Goal of the exercise
Copy out the lines of the records below, and only those lines, from the one with "(644, 198) = (307, 442): orange" through the one with "(199, 227) = (736, 211): blue", exactly as they appear.
##### Data shown
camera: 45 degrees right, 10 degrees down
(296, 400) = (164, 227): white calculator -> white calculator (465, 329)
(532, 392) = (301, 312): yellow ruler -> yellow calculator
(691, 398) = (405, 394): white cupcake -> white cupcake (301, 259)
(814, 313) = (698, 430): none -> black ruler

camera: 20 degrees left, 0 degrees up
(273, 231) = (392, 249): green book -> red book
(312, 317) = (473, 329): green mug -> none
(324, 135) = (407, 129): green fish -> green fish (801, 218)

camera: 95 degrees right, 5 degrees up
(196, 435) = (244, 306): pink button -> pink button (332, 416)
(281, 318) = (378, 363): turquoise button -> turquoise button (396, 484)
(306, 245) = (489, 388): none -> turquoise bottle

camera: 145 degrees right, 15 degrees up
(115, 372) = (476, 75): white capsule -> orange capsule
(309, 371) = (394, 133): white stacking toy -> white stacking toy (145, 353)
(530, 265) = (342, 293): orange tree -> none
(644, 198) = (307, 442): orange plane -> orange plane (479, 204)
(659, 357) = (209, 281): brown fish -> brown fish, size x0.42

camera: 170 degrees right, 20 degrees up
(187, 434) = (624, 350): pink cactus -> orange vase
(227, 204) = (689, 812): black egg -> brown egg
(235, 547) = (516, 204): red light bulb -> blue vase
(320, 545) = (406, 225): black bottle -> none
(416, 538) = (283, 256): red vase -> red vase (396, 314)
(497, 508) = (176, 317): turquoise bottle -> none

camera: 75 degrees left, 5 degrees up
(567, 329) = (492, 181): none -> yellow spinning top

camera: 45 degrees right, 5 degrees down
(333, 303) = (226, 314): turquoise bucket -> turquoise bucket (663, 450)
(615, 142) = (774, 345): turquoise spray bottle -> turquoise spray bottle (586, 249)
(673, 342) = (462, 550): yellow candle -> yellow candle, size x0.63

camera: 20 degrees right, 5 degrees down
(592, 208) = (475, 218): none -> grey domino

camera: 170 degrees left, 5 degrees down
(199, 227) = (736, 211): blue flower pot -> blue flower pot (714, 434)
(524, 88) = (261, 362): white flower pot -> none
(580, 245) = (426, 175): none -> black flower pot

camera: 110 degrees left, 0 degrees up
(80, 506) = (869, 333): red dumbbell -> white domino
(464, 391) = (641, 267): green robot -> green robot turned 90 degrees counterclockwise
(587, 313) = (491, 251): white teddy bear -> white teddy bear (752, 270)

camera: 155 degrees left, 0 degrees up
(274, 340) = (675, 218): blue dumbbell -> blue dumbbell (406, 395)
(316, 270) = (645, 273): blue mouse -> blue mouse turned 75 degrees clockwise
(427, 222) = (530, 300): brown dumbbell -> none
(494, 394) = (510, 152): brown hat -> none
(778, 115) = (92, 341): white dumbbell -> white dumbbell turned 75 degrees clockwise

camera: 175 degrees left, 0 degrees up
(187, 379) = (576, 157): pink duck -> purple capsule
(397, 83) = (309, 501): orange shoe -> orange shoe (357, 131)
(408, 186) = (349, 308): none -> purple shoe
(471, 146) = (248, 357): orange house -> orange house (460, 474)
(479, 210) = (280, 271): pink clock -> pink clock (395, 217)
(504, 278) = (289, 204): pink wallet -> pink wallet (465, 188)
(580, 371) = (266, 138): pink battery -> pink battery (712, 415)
##########
Exercise solution
(644, 198) = (307, 442): orange plane -> orange plane (479, 204)
(659, 357) = (209, 281): brown fish -> brown fish, size x0.42

camera: 170 degrees right, 20 degrees up
(187, 434) = (624, 350): pink cactus -> orange vase
(227, 204) = (689, 812): black egg -> brown egg
(235, 547) = (516, 204): red light bulb -> blue vase
(320, 545) = (406, 225): black bottle -> none
(416, 538) = (283, 256): red vase -> red vase (396, 314)
(497, 508) = (176, 317): turquoise bottle -> none

camera: 75 degrees left, 5 degrees up
(567, 329) = (492, 181): none -> yellow spinning top

camera: 45 degrees right, 5 degrees down
(333, 303) = (226, 314): turquoise bucket -> turquoise bucket (663, 450)
(615, 142) = (774, 345): turquoise spray bottle -> turquoise spray bottle (586, 249)
(673, 342) = (462, 550): yellow candle -> yellow candle, size x0.63

camera: 20 degrees right, 5 degrees down
(592, 208) = (475, 218): none -> grey domino

camera: 170 degrees left, 5 degrees down
(199, 227) = (736, 211): blue flower pot -> blue flower pot (714, 434)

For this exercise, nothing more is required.